> INSTRUCTIONS FOR THE TASK:
Every line of the records that holds the word "JACK" should be copied.

> SOURCE MATERIAL:
________________________

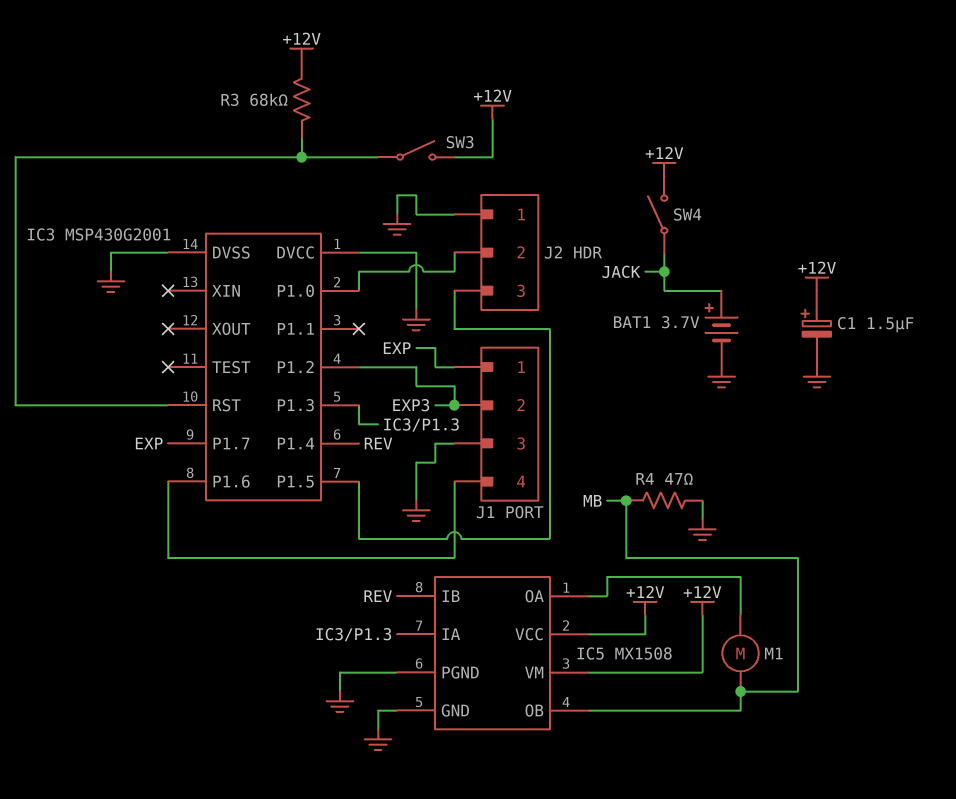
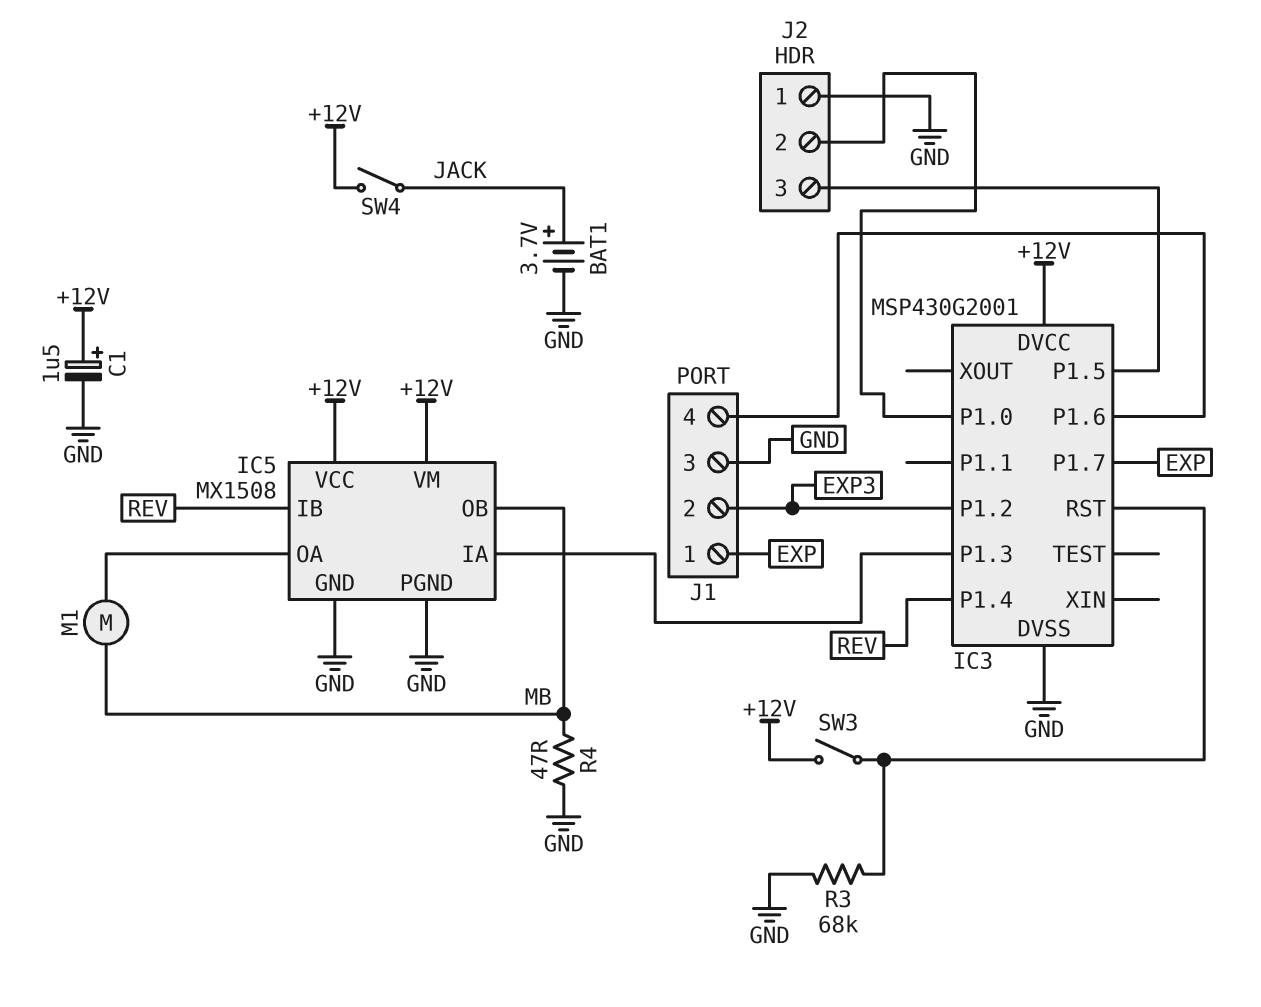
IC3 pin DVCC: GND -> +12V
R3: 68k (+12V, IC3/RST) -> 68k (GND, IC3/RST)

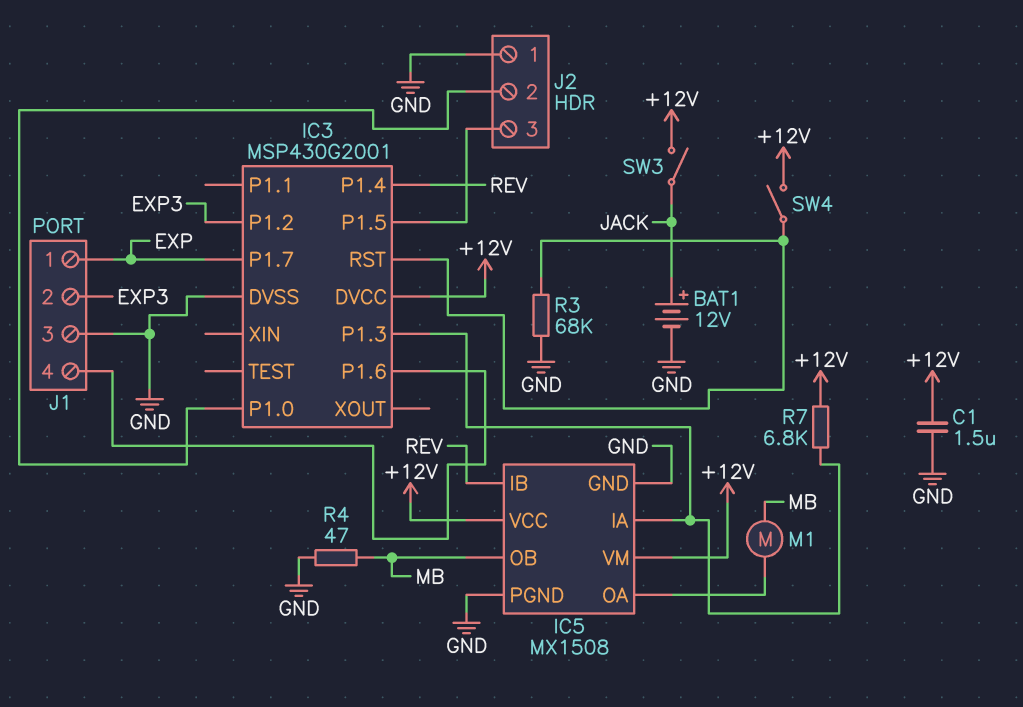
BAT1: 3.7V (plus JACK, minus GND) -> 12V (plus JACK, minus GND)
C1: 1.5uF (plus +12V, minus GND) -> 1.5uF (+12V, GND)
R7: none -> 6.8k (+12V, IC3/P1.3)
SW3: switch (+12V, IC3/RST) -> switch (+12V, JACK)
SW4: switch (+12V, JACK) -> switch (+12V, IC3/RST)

________________________

> SOLUTION:
BAT1: 3.7V (plus JACK, minus GND) -> 12V (plus JACK, minus GND)
SW3: switch (+12V, IC3/RST) -> switch (+12V, JACK)
SW4: switch (+12V, JACK) -> switch (+12V, IC3/RST)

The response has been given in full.